[Items listed in a dataset]
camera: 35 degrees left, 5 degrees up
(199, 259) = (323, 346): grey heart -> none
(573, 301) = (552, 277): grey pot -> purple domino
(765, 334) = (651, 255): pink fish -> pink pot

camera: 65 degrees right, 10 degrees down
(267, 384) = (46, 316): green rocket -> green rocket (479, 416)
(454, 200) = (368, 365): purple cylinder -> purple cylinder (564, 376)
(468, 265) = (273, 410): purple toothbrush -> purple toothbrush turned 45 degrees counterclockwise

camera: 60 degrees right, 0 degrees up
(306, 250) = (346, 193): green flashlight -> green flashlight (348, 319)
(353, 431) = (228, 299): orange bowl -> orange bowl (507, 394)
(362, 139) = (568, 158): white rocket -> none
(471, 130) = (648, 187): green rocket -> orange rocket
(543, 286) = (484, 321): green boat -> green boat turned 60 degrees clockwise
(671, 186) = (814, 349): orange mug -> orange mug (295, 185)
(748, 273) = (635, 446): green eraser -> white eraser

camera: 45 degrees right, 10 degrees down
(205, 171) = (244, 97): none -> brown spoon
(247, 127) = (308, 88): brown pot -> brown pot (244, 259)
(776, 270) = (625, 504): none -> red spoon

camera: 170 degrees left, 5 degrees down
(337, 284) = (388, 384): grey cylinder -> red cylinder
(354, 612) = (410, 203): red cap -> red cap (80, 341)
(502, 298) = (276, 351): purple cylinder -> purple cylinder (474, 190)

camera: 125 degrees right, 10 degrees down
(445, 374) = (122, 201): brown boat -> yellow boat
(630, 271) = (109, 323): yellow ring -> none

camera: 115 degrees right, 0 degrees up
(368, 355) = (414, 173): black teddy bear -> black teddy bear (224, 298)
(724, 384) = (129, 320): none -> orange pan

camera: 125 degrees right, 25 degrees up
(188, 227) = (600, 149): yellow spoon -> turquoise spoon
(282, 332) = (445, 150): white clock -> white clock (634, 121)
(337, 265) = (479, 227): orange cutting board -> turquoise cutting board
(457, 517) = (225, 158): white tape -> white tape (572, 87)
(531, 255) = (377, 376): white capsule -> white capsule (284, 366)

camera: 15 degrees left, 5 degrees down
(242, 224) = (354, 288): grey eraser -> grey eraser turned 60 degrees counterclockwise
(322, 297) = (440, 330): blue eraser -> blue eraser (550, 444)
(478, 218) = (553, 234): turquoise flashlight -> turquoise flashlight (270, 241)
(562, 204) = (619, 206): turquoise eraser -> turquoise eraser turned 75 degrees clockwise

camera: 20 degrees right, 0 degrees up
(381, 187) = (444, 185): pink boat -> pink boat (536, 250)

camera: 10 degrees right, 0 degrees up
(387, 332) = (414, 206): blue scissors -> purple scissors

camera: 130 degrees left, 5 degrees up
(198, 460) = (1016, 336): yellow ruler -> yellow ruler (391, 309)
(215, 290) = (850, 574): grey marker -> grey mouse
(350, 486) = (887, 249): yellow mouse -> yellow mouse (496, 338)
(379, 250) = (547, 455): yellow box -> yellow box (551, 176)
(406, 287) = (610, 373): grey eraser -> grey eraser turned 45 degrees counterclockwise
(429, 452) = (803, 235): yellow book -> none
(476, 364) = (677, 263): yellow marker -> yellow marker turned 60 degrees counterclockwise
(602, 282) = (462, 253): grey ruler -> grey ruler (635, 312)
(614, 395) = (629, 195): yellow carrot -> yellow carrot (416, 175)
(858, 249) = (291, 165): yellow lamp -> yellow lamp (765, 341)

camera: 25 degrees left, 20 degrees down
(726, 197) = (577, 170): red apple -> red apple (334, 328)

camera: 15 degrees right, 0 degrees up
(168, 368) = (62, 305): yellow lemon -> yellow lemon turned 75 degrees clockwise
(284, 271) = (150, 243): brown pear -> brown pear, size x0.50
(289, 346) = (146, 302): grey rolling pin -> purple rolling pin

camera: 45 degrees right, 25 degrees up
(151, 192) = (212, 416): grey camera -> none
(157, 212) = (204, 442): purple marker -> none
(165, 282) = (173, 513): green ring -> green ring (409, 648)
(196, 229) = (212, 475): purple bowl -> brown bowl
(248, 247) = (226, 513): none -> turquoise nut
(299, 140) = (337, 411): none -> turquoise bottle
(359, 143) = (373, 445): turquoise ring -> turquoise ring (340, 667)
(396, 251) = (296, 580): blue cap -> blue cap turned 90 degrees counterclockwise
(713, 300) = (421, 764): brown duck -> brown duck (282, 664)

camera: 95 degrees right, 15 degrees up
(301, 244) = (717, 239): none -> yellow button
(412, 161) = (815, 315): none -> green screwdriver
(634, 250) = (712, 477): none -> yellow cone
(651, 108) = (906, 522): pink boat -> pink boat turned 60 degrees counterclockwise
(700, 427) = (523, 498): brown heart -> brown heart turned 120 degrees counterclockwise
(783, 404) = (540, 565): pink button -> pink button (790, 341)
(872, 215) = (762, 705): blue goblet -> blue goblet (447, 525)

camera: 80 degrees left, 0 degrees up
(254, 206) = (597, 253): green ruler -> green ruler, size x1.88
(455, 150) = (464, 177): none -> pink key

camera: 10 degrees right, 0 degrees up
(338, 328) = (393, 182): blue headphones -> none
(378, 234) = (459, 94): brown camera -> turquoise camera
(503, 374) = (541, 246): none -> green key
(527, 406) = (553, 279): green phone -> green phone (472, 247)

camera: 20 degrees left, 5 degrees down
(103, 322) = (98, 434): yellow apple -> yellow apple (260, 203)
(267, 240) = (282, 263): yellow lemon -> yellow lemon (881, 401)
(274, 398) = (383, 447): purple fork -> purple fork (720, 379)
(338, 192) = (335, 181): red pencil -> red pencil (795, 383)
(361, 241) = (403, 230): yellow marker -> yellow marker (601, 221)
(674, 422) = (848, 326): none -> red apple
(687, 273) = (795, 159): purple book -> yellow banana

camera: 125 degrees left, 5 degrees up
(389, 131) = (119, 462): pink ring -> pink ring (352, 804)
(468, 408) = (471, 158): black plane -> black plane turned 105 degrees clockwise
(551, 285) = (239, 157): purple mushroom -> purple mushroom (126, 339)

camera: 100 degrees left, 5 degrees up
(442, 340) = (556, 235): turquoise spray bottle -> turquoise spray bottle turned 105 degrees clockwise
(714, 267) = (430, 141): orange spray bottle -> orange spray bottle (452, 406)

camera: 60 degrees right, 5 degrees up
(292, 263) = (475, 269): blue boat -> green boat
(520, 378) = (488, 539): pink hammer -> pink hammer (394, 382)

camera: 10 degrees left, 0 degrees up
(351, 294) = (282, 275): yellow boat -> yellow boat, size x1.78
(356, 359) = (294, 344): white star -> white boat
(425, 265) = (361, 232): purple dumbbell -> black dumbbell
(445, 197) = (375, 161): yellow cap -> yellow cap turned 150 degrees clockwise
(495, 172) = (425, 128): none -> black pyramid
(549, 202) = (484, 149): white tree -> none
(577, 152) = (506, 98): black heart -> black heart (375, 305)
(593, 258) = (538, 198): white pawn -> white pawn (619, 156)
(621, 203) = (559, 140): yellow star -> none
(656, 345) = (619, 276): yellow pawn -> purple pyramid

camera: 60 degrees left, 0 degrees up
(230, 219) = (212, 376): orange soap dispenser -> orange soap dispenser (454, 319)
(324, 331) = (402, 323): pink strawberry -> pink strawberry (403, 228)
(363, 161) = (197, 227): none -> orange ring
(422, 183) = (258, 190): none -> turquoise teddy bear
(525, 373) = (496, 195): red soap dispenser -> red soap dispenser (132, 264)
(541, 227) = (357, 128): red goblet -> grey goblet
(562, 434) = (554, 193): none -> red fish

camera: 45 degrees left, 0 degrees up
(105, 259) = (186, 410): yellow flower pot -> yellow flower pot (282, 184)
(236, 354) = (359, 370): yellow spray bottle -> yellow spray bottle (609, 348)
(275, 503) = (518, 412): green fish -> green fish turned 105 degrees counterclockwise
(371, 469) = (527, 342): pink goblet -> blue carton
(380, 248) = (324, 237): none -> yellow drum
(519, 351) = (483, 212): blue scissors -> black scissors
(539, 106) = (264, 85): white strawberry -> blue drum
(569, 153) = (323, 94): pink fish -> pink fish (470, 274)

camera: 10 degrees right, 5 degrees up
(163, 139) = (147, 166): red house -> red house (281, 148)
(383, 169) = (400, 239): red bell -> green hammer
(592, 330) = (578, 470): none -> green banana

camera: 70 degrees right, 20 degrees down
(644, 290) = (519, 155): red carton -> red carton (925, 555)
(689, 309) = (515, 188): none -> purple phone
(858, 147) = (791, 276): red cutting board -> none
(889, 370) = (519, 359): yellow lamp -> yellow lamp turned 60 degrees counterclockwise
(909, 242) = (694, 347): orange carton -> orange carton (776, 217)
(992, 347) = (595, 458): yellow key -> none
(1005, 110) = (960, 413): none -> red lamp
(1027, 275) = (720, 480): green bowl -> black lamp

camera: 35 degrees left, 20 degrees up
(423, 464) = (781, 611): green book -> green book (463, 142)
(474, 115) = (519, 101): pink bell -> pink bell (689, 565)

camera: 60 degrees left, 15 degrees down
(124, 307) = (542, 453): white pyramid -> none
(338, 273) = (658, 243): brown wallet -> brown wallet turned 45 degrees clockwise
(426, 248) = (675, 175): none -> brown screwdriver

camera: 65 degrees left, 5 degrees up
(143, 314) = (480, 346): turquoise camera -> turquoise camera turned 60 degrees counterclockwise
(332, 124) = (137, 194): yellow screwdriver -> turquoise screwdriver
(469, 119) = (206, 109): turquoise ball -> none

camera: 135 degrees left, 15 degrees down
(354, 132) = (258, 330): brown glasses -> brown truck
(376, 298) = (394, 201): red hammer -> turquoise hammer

**DIRECTIONS**
Check each line of the data for "spray". Copy the lines where it turns up.

**EXERCISE RESPONSE**
(442, 340) = (556, 235): turquoise spray bottle -> turquoise spray bottle turned 105 degrees clockwise
(714, 267) = (430, 141): orange spray bottle -> orange spray bottle (452, 406)
(236, 354) = (359, 370): yellow spray bottle -> yellow spray bottle (609, 348)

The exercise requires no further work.